**WORK REQUIRED**
Omitting all images, output the entries that follow exactly as written.

(Excerpts from a dataset)
============

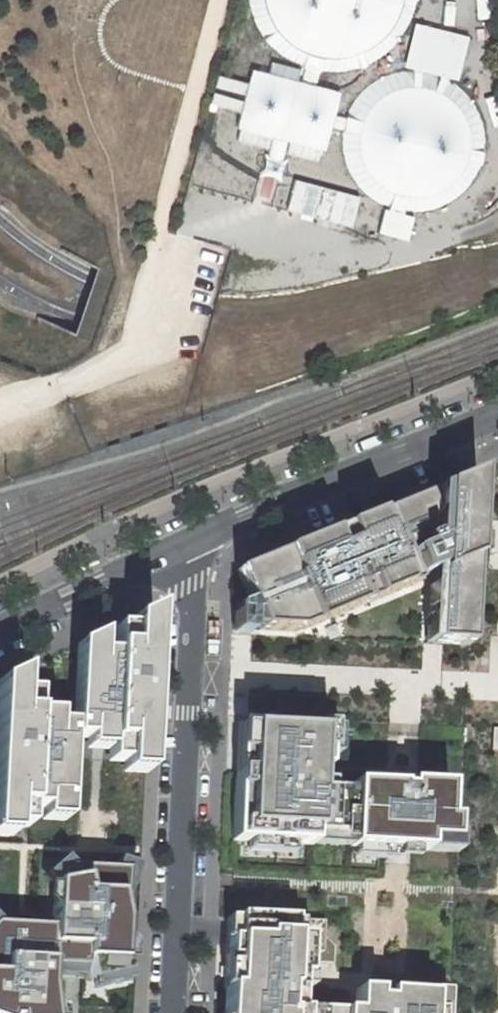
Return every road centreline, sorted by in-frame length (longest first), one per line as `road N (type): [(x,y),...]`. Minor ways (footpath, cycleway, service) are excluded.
road 1 (residential): [(168,1012),(192,585),(180,546)]
road 2 (residential): [(180,546),(497,418)]
road 3 (residential): [(0,630),(180,546)]

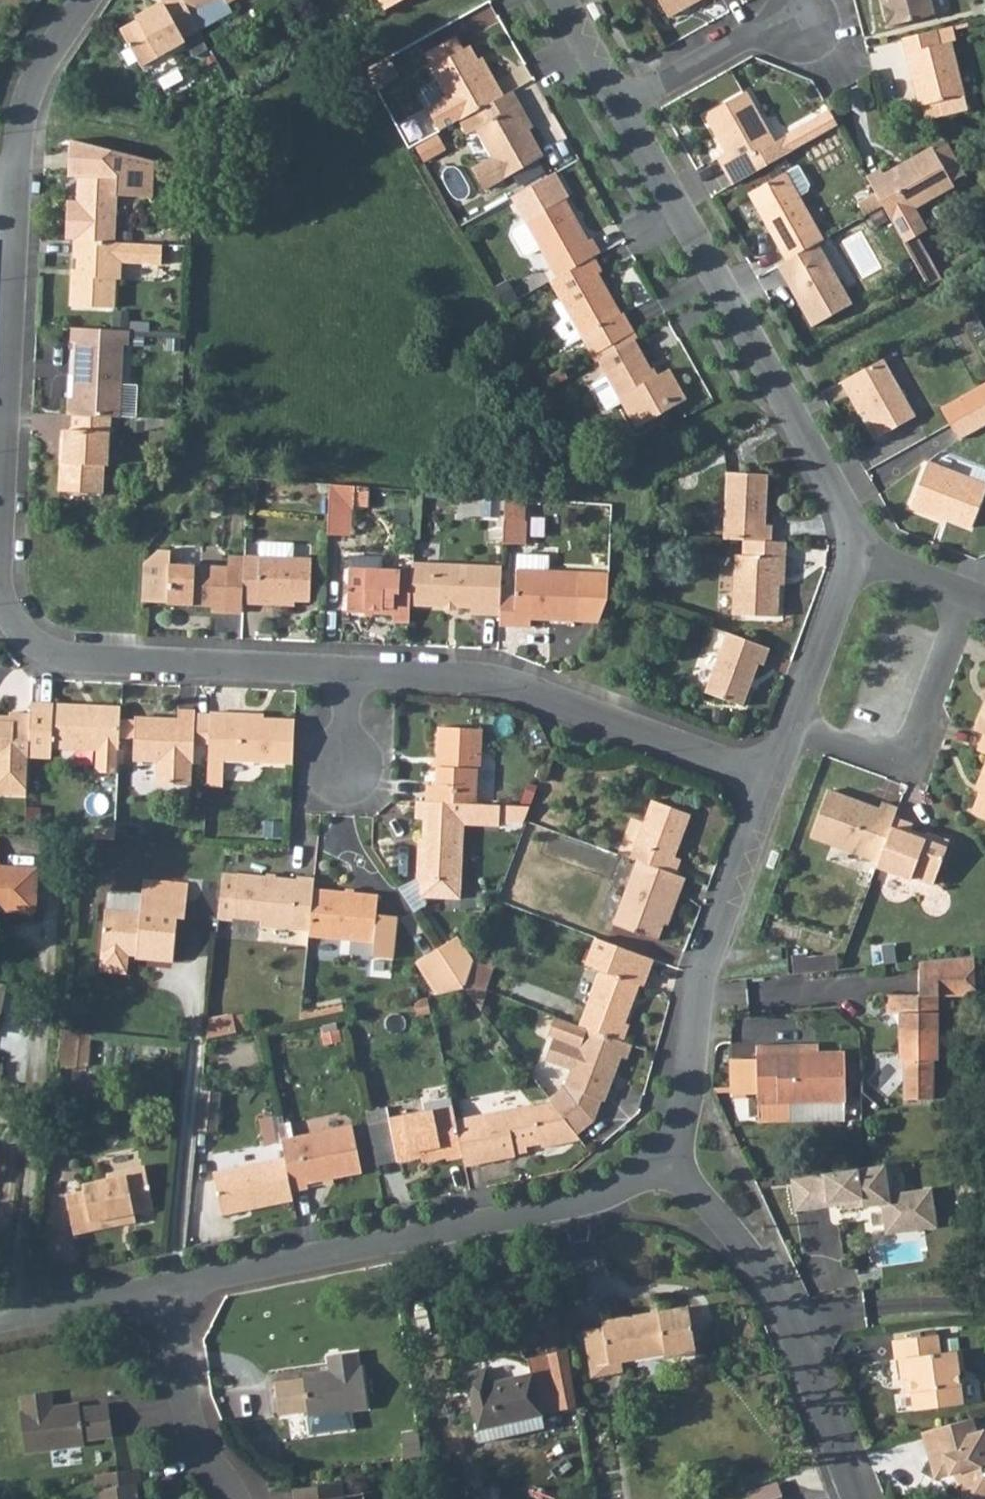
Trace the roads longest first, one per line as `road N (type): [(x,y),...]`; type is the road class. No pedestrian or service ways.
road 1 (residential): [(174,1288),(615,1196),(667,1161)]
road 2 (residential): [(623,107),(785,391),(857,545)]
road 3 (residential): [(771,777),(489,675),(345,670)]
road 4 (residential): [(667,1161),(684,1114),(714,944),(771,777)]
road 5 (residential): [(667,1161),(751,1251),(779,1297),(861,1498)]
road 6 (residential): [(345,670),(62,653),(32,638),(0,592)]
road 7 (residential): [(0,533),(11,194)]
road 8 (residential): [(771,777),(857,545)]
road 9 (residential): [(174,1288),(193,1434),(239,1498)]
road 10 (residential): [(11,194),(25,102),(85,0)]
road 11 (residential): [(623,107),(753,33),(794,26)]
road 12 (residential): [(0,1319),(174,1288)]
road 13 (residential): [(857,545),(984,599)]
road 14 (residential): [(566,0),(623,107)]

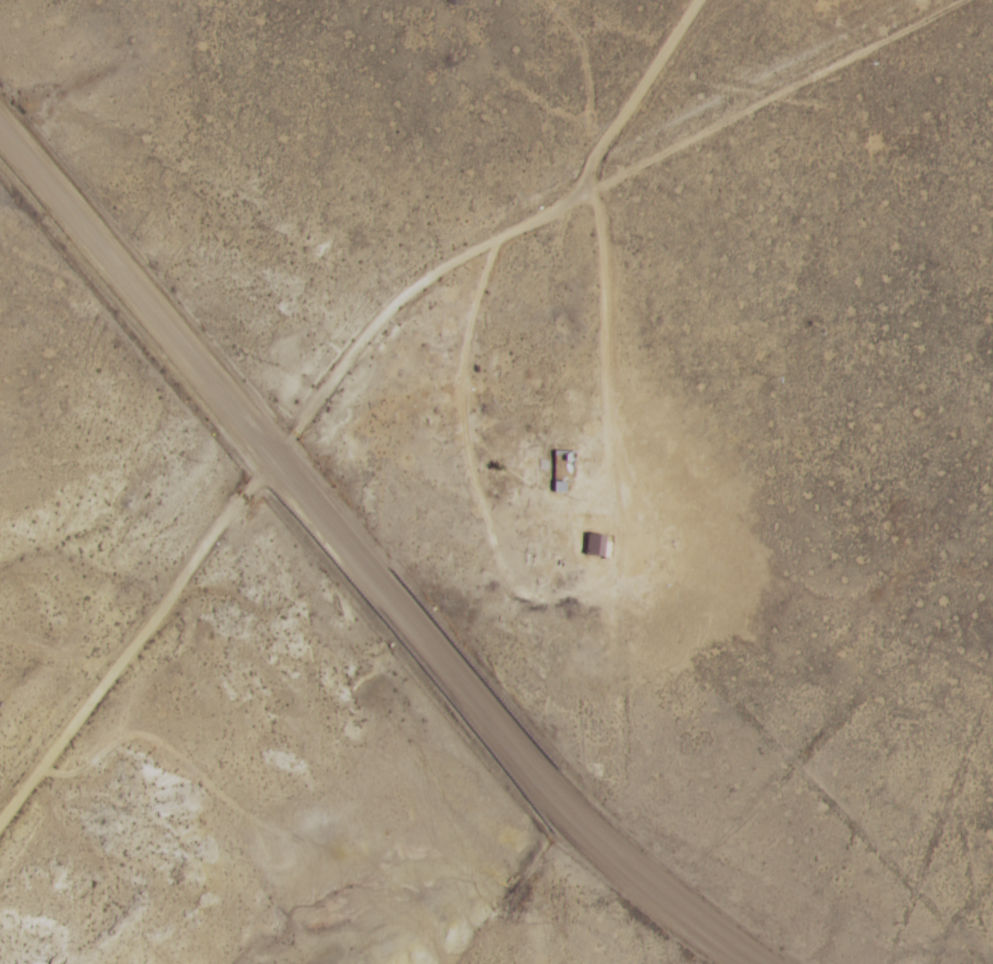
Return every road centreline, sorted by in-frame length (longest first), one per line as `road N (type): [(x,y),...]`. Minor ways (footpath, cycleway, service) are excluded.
road 1 (track): [(0,826),(106,678),(407,296),(447,266),(598,186),(976,0)]
road 2 (residential): [(77,234),(536,776),(684,963)]
road 3 (residential): [(707,0),(601,158),(607,382),(624,490),(670,563),(749,598)]

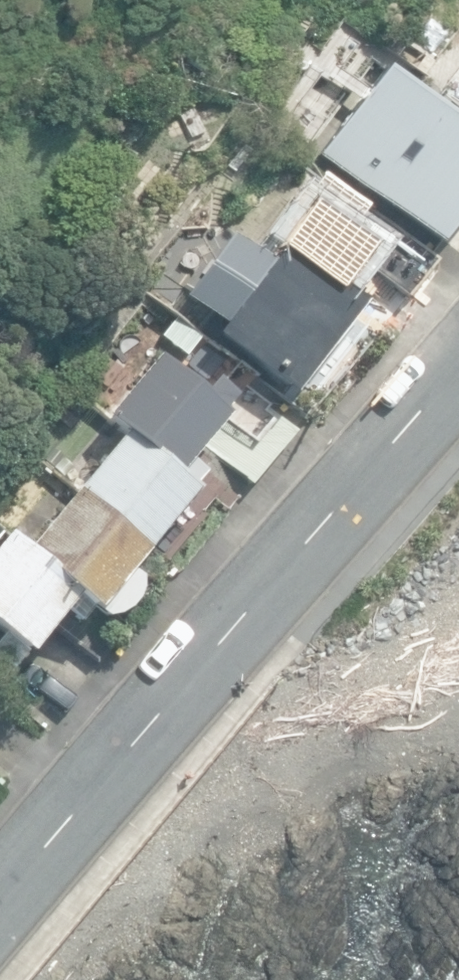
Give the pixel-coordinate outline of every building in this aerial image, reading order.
[(440,248),(458,222),(458,121),(433,103),(444,88),(397,55),(373,88),(365,82),(308,161),(329,177),(351,192),(366,203),(370,198),(440,248)] [(303,209),(409,294),(436,260),(328,178),(303,209)] [(212,337),(288,397),(361,304),(345,292),(353,281),(318,253),(307,266),(284,248),(269,266),(231,237),(184,297),(221,326),(212,337)] [(107,421),(121,431),(190,483),(202,467),(193,460),(206,444),(212,435),(240,398),(215,378),(204,393),(156,356),(107,421)] [(207,445),(253,484),(297,433),(249,392),(207,445)] [(142,546),(190,483),(121,431),(76,490),(142,546)] [(142,546),(76,490),(31,549),(95,608),(95,607),(108,617),(116,617),(123,615),(130,612),(135,607),(140,601),(142,593),(143,586),(142,579),(126,566),(142,546)] [(95,608),(31,549),(30,550),(9,534),(0,545),(0,662),(11,670),(58,608),(81,626),(95,608)]
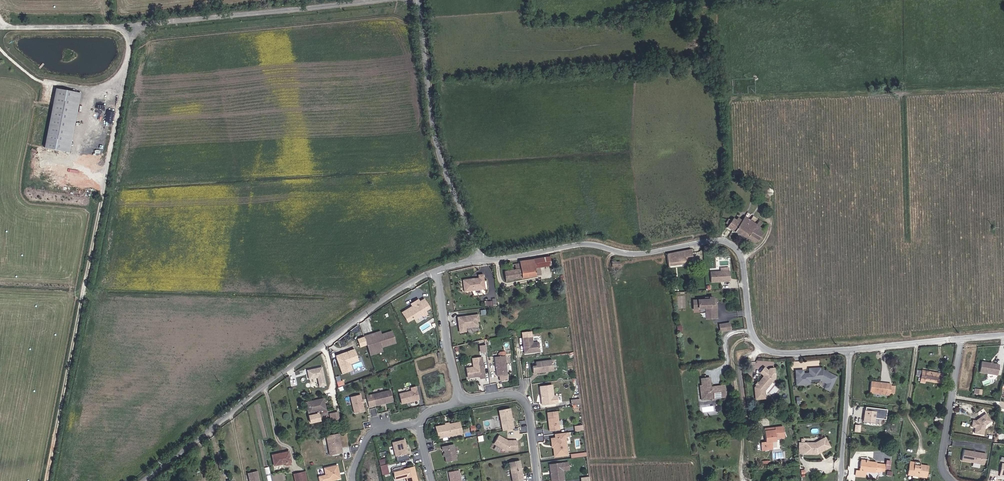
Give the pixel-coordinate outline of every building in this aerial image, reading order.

============

**WRITTEN ANSWER**
Return every road centreline, sorted by in-frame length (longest first), one per line as `road N (type): [(x,y),...]`. Minor ways (footpath, cycleway, service) are excluded.
road 1 (residential): [(168,1012),(192,585),(180,546)]
road 2 (residential): [(180,546),(497,418)]
road 3 (residential): [(0,630),(180,546)]

Trace the roads longest first, one per line as `road N (type): [(x,y),...]`; type is the road class. No pedestrian or service ways.
road 1 (residential): [(174,1288),(615,1196),(667,1161)]
road 2 (residential): [(623,107),(785,391),(857,545)]
road 3 (residential): [(771,777),(489,675),(345,670)]
road 4 (residential): [(667,1161),(684,1114),(714,944),(771,777)]
road 5 (residential): [(667,1161),(751,1251),(779,1297),(861,1498)]
road 6 (residential): [(345,670),(62,653),(32,638),(0,592)]
road 7 (residential): [(0,533),(11,194)]
road 8 (residential): [(771,777),(857,545)]
road 9 (residential): [(174,1288),(193,1434),(239,1498)]
road 10 (residential): [(11,194),(25,102),(85,0)]
road 11 (residential): [(623,107),(753,33),(794,26)]
road 12 (residential): [(0,1319),(174,1288)]
road 13 (residential): [(857,545),(984,599)]
road 14 (residential): [(566,0),(623,107)]

Return every road centreline, sorted by in-frame length (longest first), one per line as `road N (type): [(x,y),...]`. Minor ways (footpath, cycleway, service) are excluded.
road 1 (track): [(0,826),(106,678),(407,296),(447,266),(598,186),(976,0)]
road 2 (residential): [(77,234),(536,776),(684,963)]
road 3 (residential): [(707,0),(601,158),(607,382),(624,490),(670,563),(749,598)]

Give the pixel-coordinate outline of every building in this aerial image, reading order.
[(440,248),(458,222),(458,121),(433,103),(444,88),(397,55),(373,88),(365,82),(308,161),(329,177),(351,192),(366,203),(370,198),(440,248)] [(303,209),(409,294),(436,260),(328,178),(303,209)] [(212,337),(288,397),(361,304),(345,292),(353,281),(318,253),(307,266),(284,248),(269,266),(231,237),(184,297),(221,326),(212,337)] [(107,421),(121,431),(190,483),(202,467),(193,460),(206,444),(212,435),(240,398),(215,378),(204,393),(156,356),(107,421)] [(207,445),(253,484),(297,433),(249,392),(207,445)] [(142,546),(190,483),(121,431),(76,490),(142,546)] [(142,546),(76,490),(31,549),(95,608),(95,607),(108,617),(116,617),(123,615),(130,612),(135,607),(140,601),(142,593),(143,586),(142,579),(126,566),(142,546)] [(95,608),(31,549),(30,550),(9,534),(0,545),(0,662),(11,670),(58,608),(81,626),(95,608)]
Give the pixel-coordinate outline of every building in this aerial image, reading order.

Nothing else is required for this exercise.